──────── Input data ────────

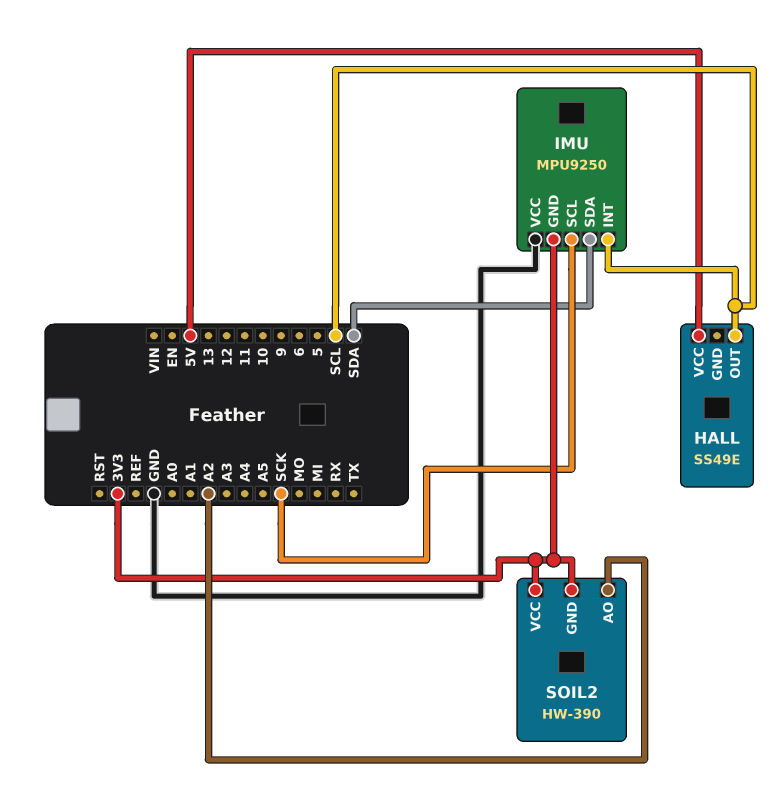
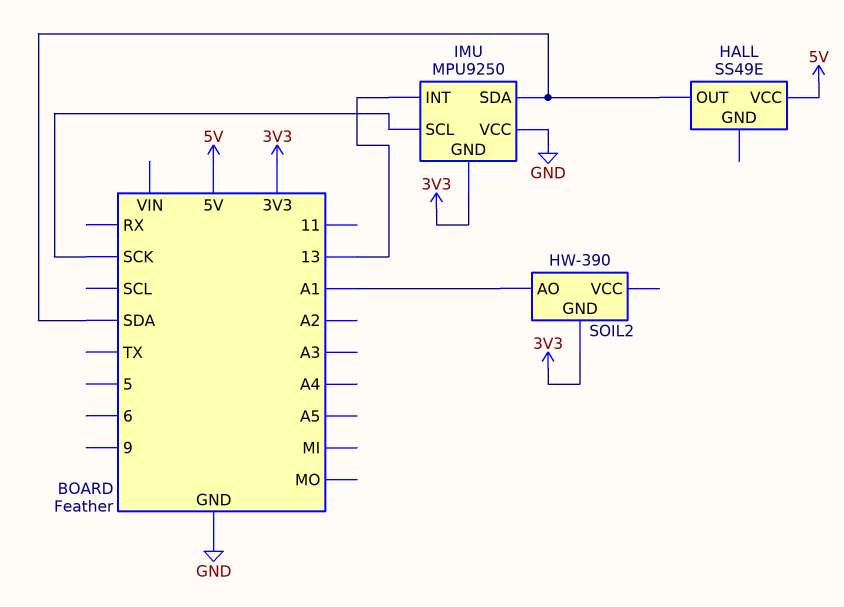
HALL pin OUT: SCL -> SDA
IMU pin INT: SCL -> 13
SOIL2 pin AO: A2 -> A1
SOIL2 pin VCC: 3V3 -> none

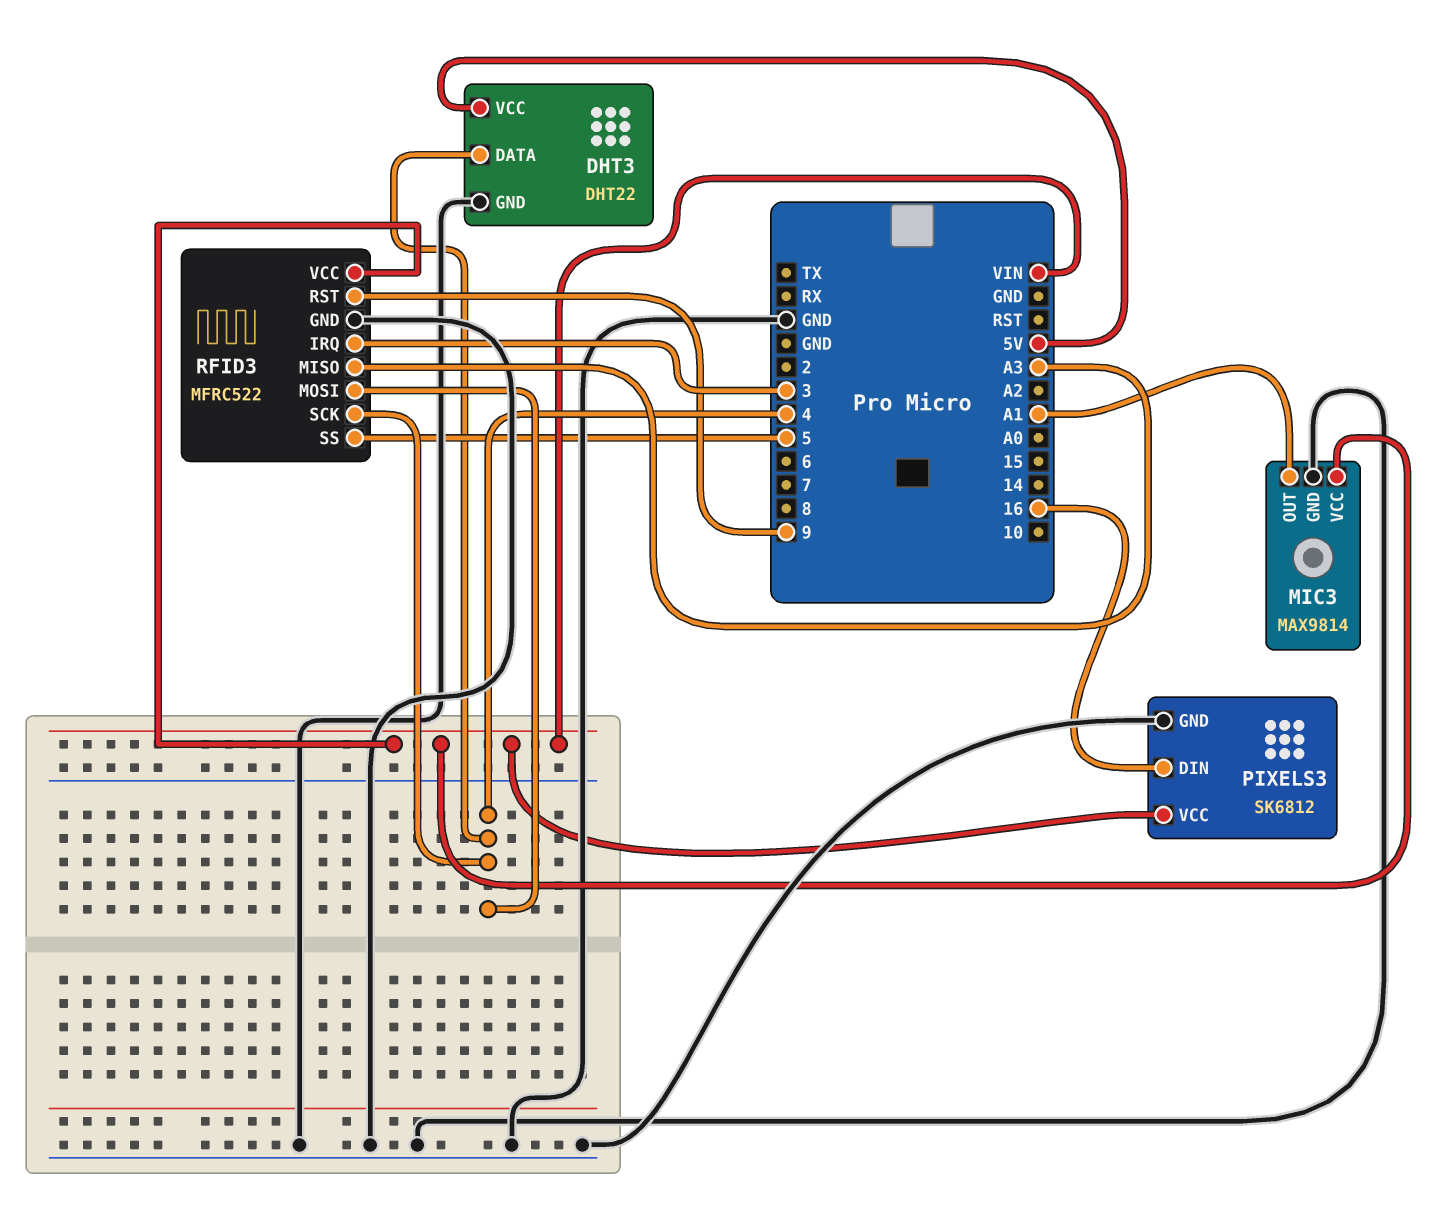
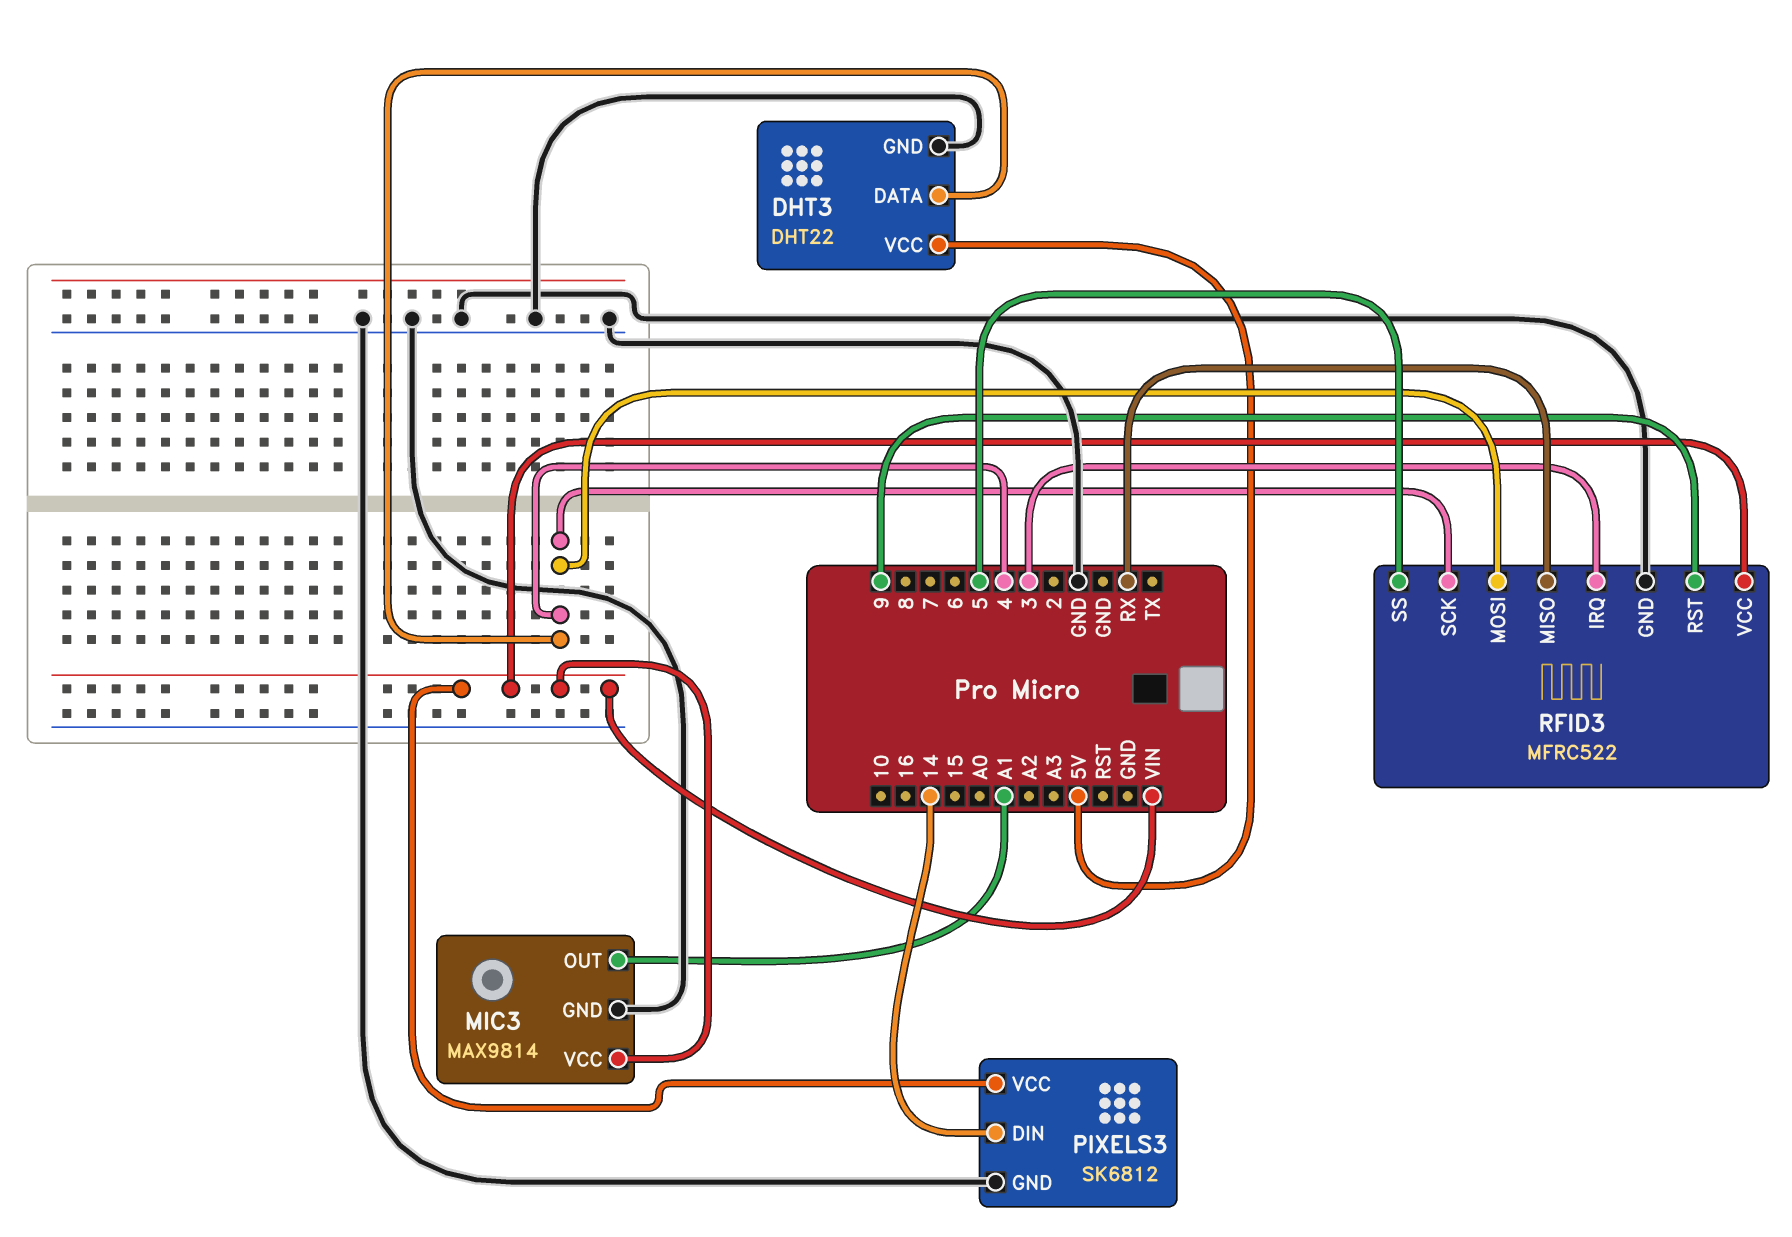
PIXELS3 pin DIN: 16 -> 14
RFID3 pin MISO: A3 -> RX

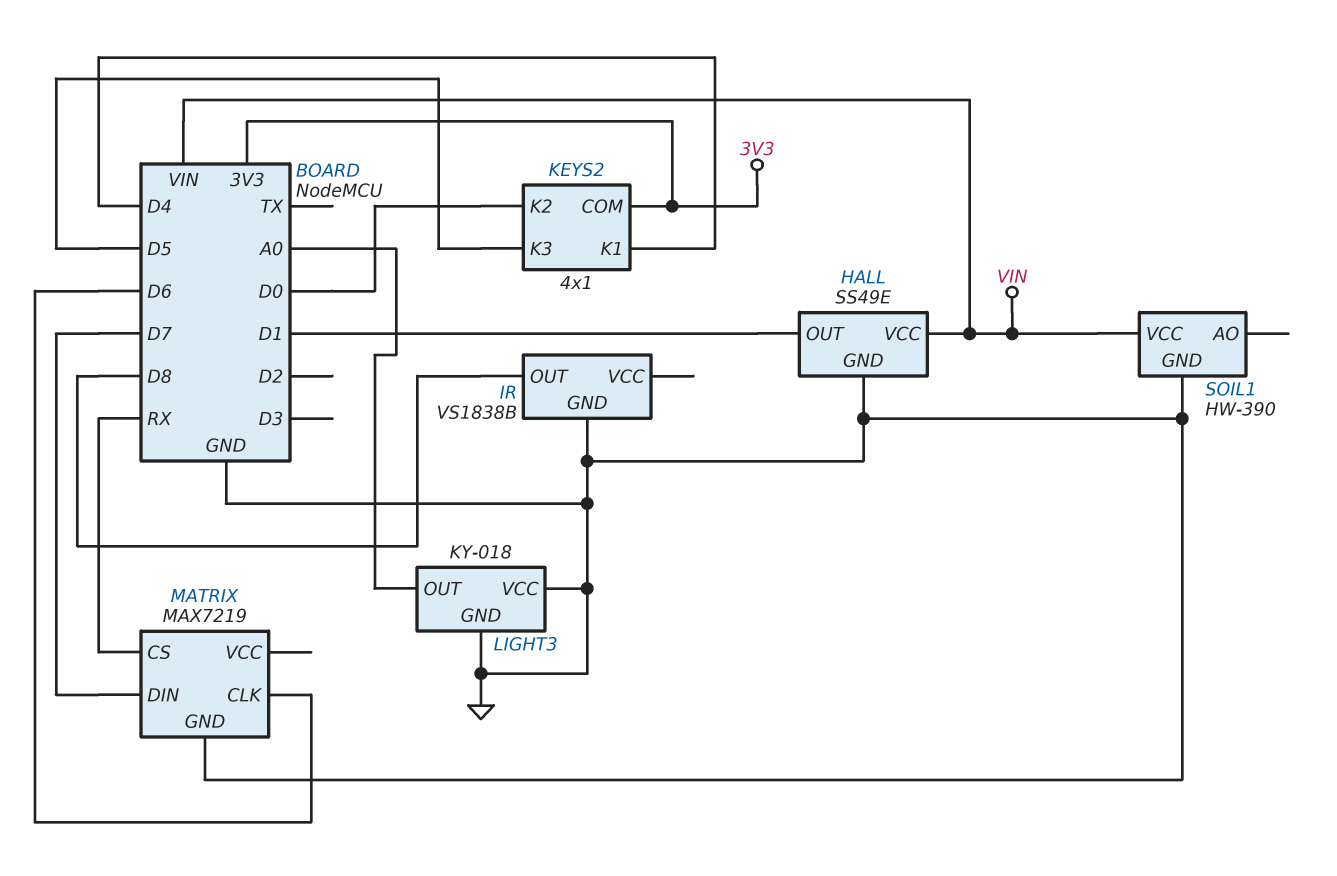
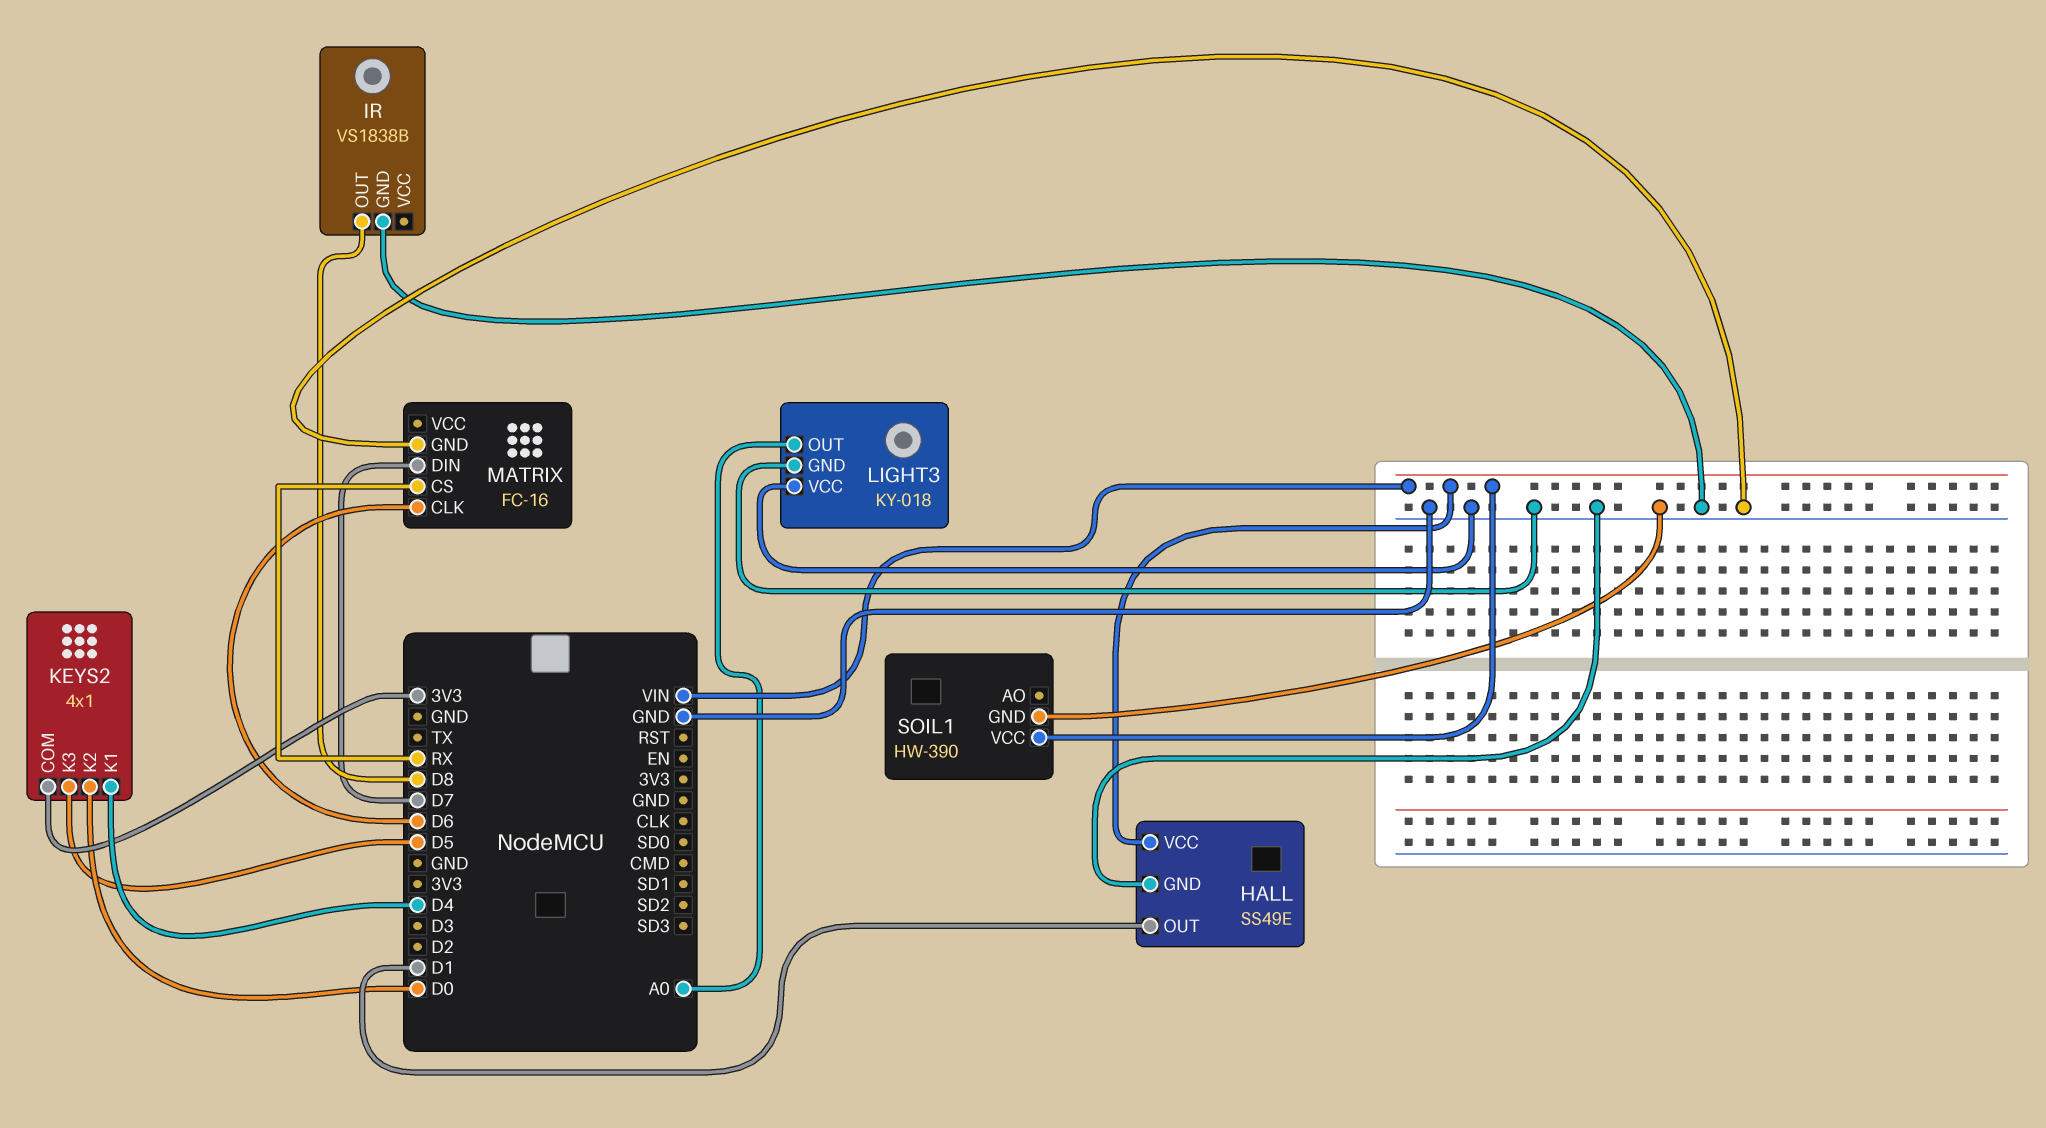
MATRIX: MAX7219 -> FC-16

────────

§ What to work on:
With the pictures removed, return all the entries exactly.

§ Answer:
HALL pin OUT: SCL -> SDA
IMU pin INT: SCL -> 13
SOIL2 pin AO: A2 -> A1
SOIL2 pin VCC: 3V3 -> none

PIXELS3 pin DIN: 16 -> 14
RFID3 pin MISO: A3 -> RX

MATRIX: MAX7219 -> FC-16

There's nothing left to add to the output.